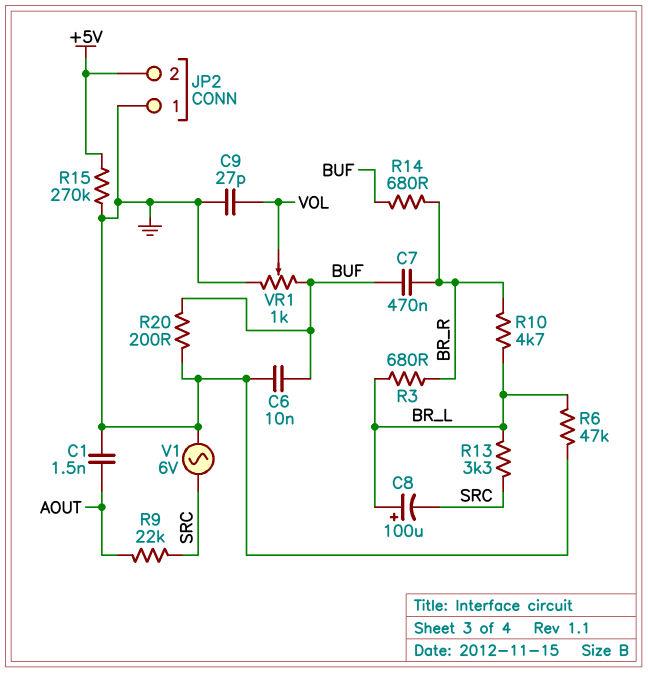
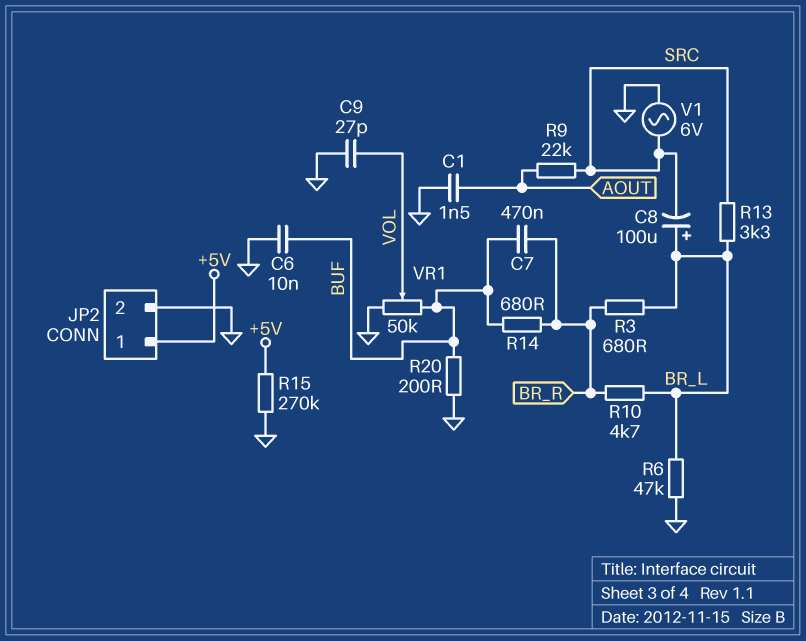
JP2 pin 1: GND -> +5V
JP2 pin 2: +5V -> GND
VR1: 1k (BUF, GND, wiper VOL) -> 50k (BUF, GND, wiper VOL)

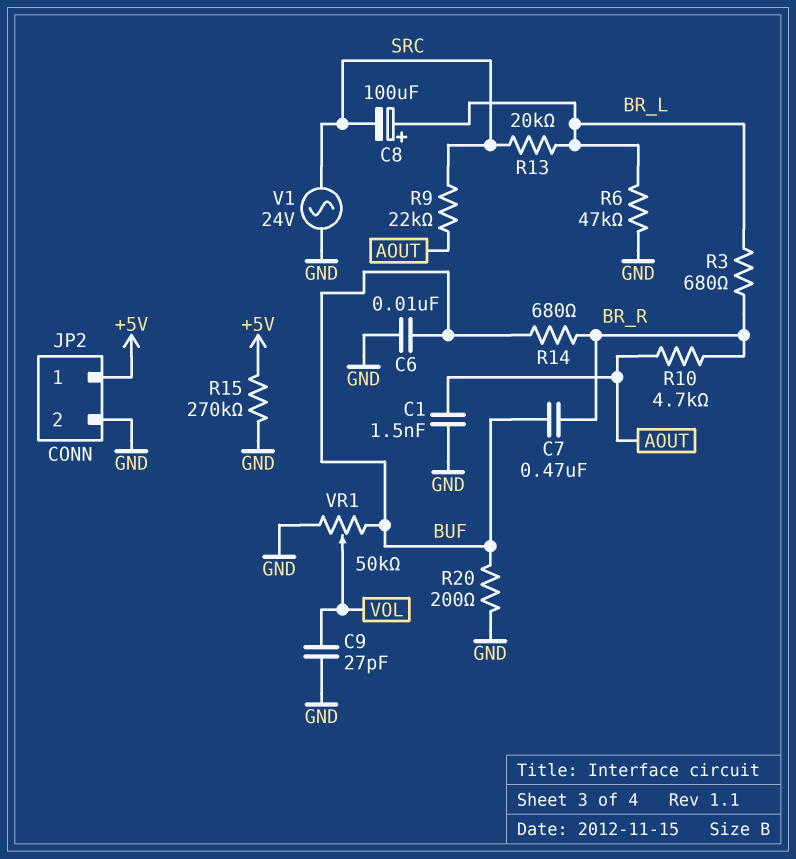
R10: 4.7k (BR_L, BR_R) -> 4.7k (AOUT, BR_R)
R13: 3.3k (BR_L, SRC) -> 20k (BR_L, SRC)
V1: AC 6V (GND, SRC) -> AC 24V (GND, SRC)

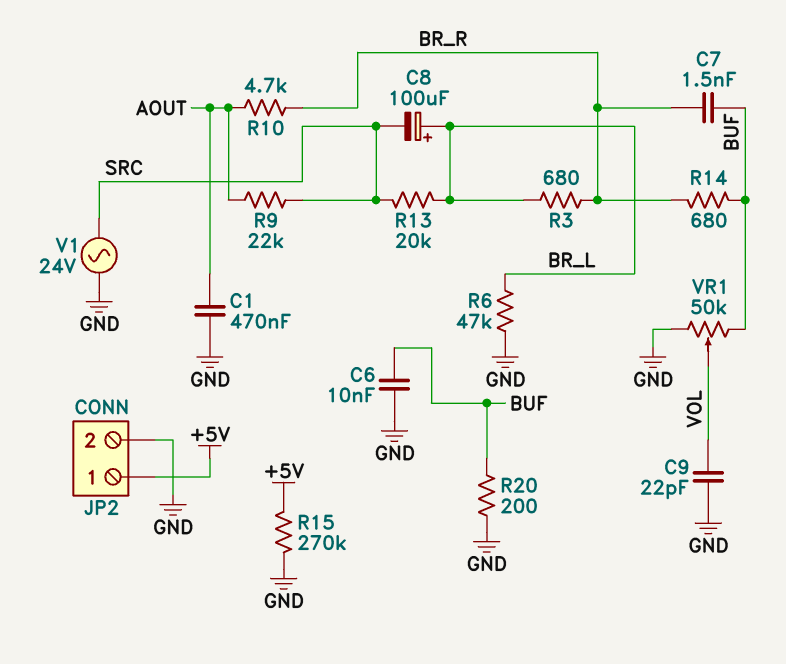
C1: 1.5nF (AOUT, GND) -> 470nF (AOUT, GND)
C7: 470nF (BR_R, BUF) -> 1.5nF (BR_R, BUF)
C9: 27pF (GND, VOL) -> 22pF (GND, VOL)

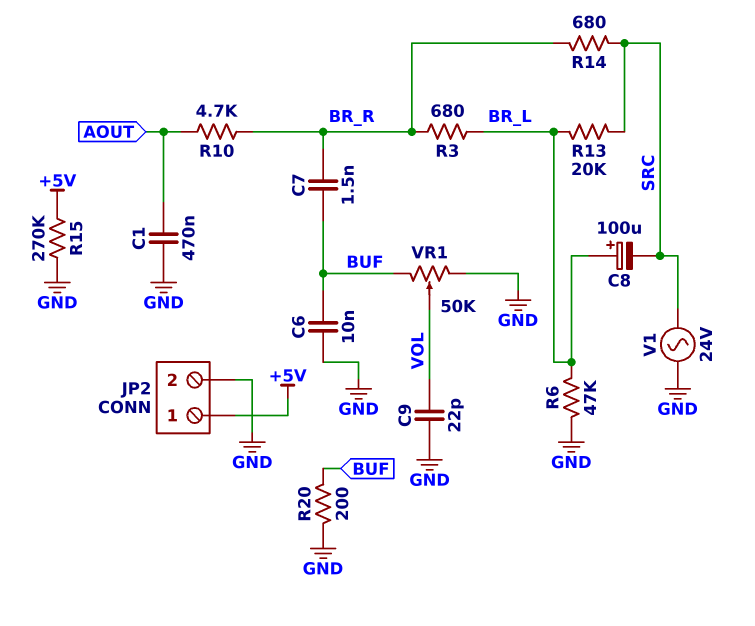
R9: 22k (AOUT, SRC) -> none
R14: 680 (BR_R, BUF) -> 680 (BR_R, SRC)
● ● ● ● ● ● ●
Each line from the one containing "JP2 pin 2: +5V -> GND" through the last line of the entries above should be duplicated exactly, both included; leave out pictures and add nothing.

Exercise solution>
JP2 pin 2: +5V -> GND
VR1: 1k (BUF, GND, wiper VOL) -> 50k (BUF, GND, wiper VOL)

R10: 4.7k (BR_L, BR_R) -> 4.7k (AOUT, BR_R)
R13: 3.3k (BR_L, SRC) -> 20k (BR_L, SRC)
V1: AC 6V (GND, SRC) -> AC 24V (GND, SRC)

C1: 1.5nF (AOUT, GND) -> 470nF (AOUT, GND)
C7: 470nF (BR_R, BUF) -> 1.5nF (BR_R, BUF)
C9: 27pF (GND, VOL) -> 22pF (GND, VOL)

R9: 22k (AOUT, SRC) -> none
R14: 680 (BR_R, BUF) -> 680 (BR_R, SRC)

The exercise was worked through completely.